____ Available records
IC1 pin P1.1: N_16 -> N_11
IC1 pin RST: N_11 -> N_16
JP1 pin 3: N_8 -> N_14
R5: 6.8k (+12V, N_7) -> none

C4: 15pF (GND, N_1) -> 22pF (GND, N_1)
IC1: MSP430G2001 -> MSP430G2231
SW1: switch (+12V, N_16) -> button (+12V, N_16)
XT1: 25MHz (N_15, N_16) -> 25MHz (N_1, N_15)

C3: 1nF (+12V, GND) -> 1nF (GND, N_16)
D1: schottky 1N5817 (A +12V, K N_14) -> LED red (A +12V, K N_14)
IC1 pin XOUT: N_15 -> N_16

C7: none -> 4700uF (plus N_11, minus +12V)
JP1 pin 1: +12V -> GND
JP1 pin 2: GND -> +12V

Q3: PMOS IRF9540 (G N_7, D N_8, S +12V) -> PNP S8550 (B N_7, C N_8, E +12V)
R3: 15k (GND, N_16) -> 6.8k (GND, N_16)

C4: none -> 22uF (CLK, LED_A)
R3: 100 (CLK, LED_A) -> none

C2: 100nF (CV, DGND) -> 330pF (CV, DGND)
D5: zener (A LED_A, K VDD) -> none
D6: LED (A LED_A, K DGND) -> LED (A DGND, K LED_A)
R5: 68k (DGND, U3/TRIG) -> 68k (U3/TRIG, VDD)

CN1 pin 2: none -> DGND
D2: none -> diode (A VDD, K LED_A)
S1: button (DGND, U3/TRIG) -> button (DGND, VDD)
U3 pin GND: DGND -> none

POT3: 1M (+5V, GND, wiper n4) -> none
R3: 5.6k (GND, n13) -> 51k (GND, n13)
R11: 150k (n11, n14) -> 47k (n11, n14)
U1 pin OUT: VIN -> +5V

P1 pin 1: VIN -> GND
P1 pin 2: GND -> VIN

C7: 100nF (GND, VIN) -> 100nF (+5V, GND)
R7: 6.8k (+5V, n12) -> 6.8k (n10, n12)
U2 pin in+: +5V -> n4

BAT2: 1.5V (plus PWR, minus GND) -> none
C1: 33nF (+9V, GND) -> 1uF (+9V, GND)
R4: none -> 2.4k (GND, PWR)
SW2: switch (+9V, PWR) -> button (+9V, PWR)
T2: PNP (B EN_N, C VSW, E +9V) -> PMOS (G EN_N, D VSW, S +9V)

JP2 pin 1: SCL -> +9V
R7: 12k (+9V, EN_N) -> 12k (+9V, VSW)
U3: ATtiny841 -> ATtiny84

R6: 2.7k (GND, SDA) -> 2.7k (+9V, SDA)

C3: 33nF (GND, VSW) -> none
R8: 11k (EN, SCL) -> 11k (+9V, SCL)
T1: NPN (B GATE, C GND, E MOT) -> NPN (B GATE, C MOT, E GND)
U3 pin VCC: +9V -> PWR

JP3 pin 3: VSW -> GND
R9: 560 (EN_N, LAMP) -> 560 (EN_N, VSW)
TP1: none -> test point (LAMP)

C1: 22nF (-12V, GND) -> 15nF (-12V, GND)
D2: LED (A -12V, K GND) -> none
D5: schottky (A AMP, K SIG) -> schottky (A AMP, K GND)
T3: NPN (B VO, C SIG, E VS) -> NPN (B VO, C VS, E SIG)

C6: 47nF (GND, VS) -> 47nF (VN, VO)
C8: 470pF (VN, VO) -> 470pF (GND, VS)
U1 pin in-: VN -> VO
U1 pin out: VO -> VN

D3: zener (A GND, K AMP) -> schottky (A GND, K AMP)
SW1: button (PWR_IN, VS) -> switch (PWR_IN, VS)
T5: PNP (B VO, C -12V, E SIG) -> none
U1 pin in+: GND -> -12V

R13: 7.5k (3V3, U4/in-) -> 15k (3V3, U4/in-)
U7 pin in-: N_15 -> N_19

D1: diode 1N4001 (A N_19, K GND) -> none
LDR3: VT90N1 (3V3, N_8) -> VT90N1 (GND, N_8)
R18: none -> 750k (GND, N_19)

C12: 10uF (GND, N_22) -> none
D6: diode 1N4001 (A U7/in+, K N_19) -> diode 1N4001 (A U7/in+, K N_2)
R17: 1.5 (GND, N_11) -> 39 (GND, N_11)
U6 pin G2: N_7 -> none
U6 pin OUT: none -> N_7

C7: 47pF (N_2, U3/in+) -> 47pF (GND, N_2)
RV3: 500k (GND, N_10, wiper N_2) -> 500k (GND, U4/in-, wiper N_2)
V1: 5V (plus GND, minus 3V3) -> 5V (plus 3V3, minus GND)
________
Please output the records once more, exactly as they were written.

| The answer |
IC1 pin P1.1: N_16 -> N_11
IC1 pin RST: N_11 -> N_16
JP1 pin 3: N_8 -> N_14
R5: 6.8k (+12V, N_7) -> none

C4: 15pF (GND, N_1) -> 22pF (GND, N_1)
IC1: MSP430G2001 -> MSP430G2231
SW1: switch (+12V, N_16) -> button (+12V, N_16)
XT1: 25MHz (N_15, N_16) -> 25MHz (N_1, N_15)

C3: 1nF (+12V, GND) -> 1nF (GND, N_16)
D1: schottky 1N5817 (A +12V, K N_14) -> LED red (A +12V, K N_14)
IC1 pin XOUT: N_15 -> N_16

C7: none -> 4700uF (plus N_11, minus +12V)
JP1 pin 1: +12V -> GND
JP1 pin 2: GND -> +12V

Q3: PMOS IRF9540 (G N_7, D N_8, S +12V) -> PNP S8550 (B N_7, C N_8, E +12V)
R3: 15k (GND, N_16) -> 6.8k (GND, N_16)

C4: none -> 22uF (CLK, LED_A)
R3: 100 (CLK, LED_A) -> none

C2: 100nF (CV, DGND) -> 330pF (CV, DGND)
D5: zener (A LED_A, K VDD) -> none
D6: LED (A LED_A, K DGND) -> LED (A DGND, K LED_A)
R5: 68k (DGND, U3/TRIG) -> 68k (U3/TRIG, VDD)

CN1 pin 2: none -> DGND
D2: none -> diode (A VDD, K LED_A)
S1: button (DGND, U3/TRIG) -> button (DGND, VDD)
U3 pin GND: DGND -> none

POT3: 1M (+5V, GND, wiper n4) -> none
R3: 5.6k (GND, n13) -> 51k (GND, n13)
R11: 150k (n11, n14) -> 47k (n11, n14)
U1 pin OUT: VIN -> +5V

P1 pin 1: VIN -> GND
P1 pin 2: GND -> VIN

C7: 100nF (GND, VIN) -> 100nF (+5V, GND)
R7: 6.8k (+5V, n12) -> 6.8k (n10, n12)
U2 pin in+: +5V -> n4

BAT2: 1.5V (plus PWR, minus GND) -> none
C1: 33nF (+9V, GND) -> 1uF (+9V, GND)
R4: none -> 2.4k (GND, PWR)
SW2: switch (+9V, PWR) -> button (+9V, PWR)
T2: PNP (B EN_N, C VSW, E +9V) -> PMOS (G EN_N, D VSW, S +9V)

JP2 pin 1: SCL -> +9V
R7: 12k (+9V, EN_N) -> 12k (+9V, VSW)
U3: ATtiny841 -> ATtiny84

R6: 2.7k (GND, SDA) -> 2.7k (+9V, SDA)

C3: 33nF (GND, VSW) -> none
R8: 11k (EN, SCL) -> 11k (+9V, SCL)
T1: NPN (B GATE, C GND, E MOT) -> NPN (B GATE, C MOT, E GND)
U3 pin VCC: +9V -> PWR

JP3 pin 3: VSW -> GND
R9: 560 (EN_N, LAMP) -> 560 (EN_N, VSW)
TP1: none -> test point (LAMP)

C1: 22nF (-12V, GND) -> 15nF (-12V, GND)
D2: LED (A -12V, K GND) -> none
D5: schottky (A AMP, K SIG) -> schottky (A AMP, K GND)
T3: NPN (B VO, C SIG, E VS) -> NPN (B VO, C VS, E SIG)

C6: 47nF (GND, VS) -> 47nF (VN, VO)
C8: 470pF (VN, VO) -> 470pF (GND, VS)
U1 pin in-: VN -> VO
U1 pin out: VO -> VN

D3: zener (A GND, K AMP) -> schottky (A GND, K AMP)
SW1: button (PWR_IN, VS) -> switch (PWR_IN, VS)
T5: PNP (B VO, C -12V, E SIG) -> none
U1 pin in+: GND -> -12V

R13: 7.5k (3V3, U4/in-) -> 15k (3V3, U4/in-)
U7 pin in-: N_15 -> N_19

D1: diode 1N4001 (A N_19, K GND) -> none
LDR3: VT90N1 (3V3, N_8) -> VT90N1 (GND, N_8)
R18: none -> 750k (GND, N_19)

C12: 10uF (GND, N_22) -> none
D6: diode 1N4001 (A U7/in+, K N_19) -> diode 1N4001 (A U7/in+, K N_2)
R17: 1.5 (GND, N_11) -> 39 (GND, N_11)
U6 pin G2: N_7 -> none
U6 pin OUT: none -> N_7

C7: 47pF (N_2, U3/in+) -> 47pF (GND, N_2)
RV3: 500k (GND, N_10, wiper N_2) -> 500k (GND, U4/in-, wiper N_2)
V1: 5V (plus GND, minus 3V3) -> 5V (plus 3V3, minus GND)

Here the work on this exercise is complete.